Data excerpts
= = = = =

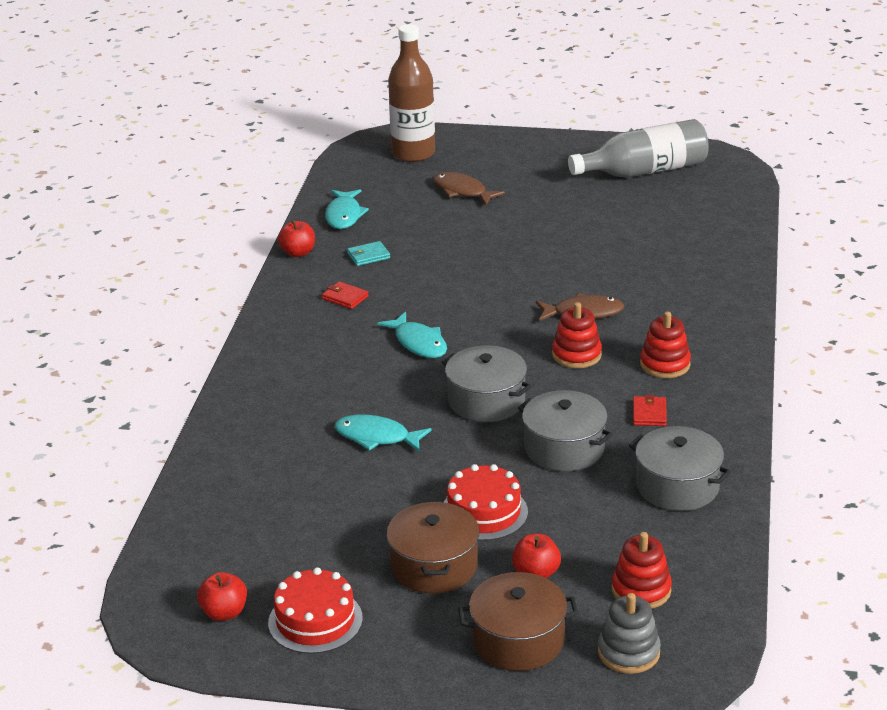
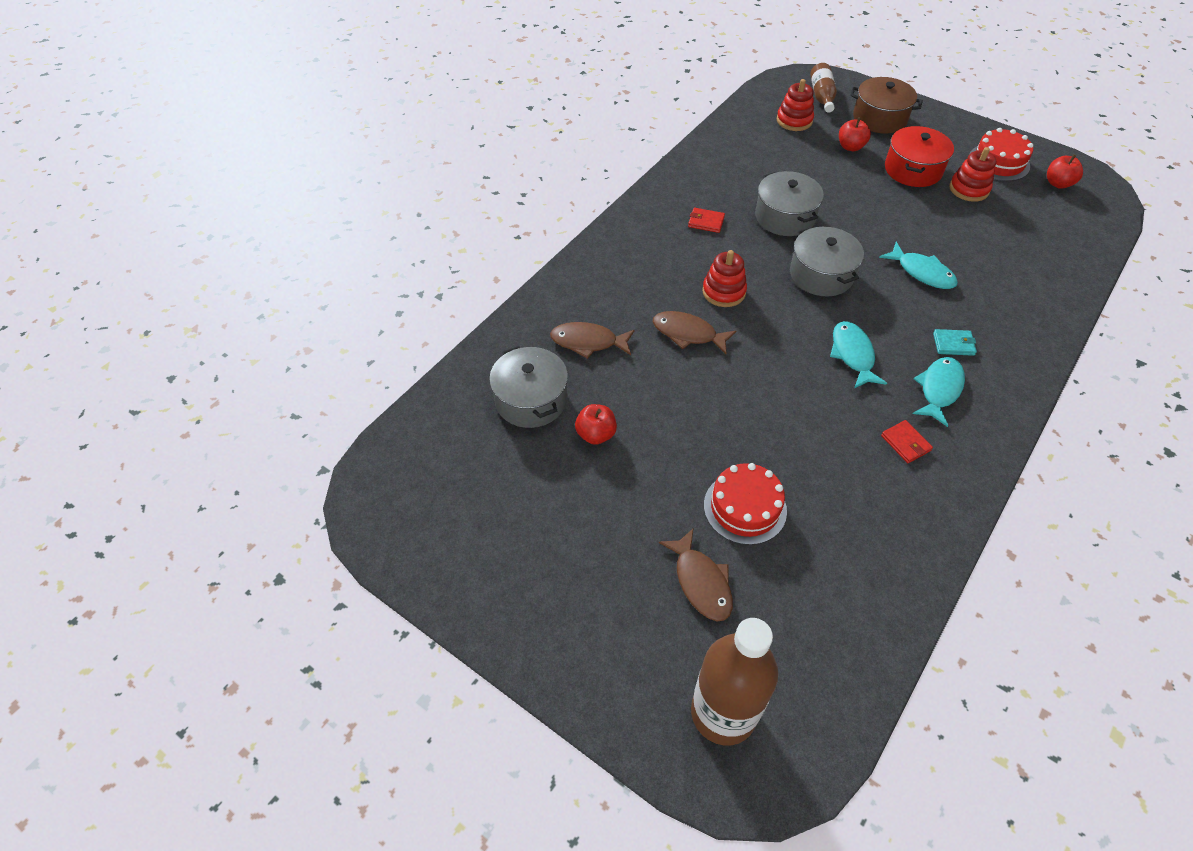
camera: 155 degrees left, 20 degrees up
(298, 253) = (941, 543): red apple -> red apple (596, 434)
(344, 215) = (867, 597): turquoise fish -> turquoise fish (939, 389)
(368, 256) = (860, 502): turquoise wallet -> turquoise wallet (953, 344)
(434, 566) = (913, 170): brown pot -> red pot
(484, 512) = (865, 192): red cake -> red cake (745, 508)
(628, 652) = (822, 96): grey stacking toy -> brown bottle
(644, 171) = (468, 522): grey bottle -> none
(649, 414) = (706, 222): red wallet -> red wallet turned 75 degrees clockwise
(665, 364) = (661, 258): red stacking toy -> red stacking toy (969, 189)
(667, 281) = (588, 342): none -> brown fish
(677, 486) = (727, 168): grey pot -> grey pot (531, 400)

= = = = =

● **What you are asked to do**: Throughout the data above, copy all lines where the word "fish" is found.

● **Response area**:
(344, 215) = (867, 597): turquoise fish -> turquoise fish (939, 389)
(667, 281) = (588, 342): none -> brown fish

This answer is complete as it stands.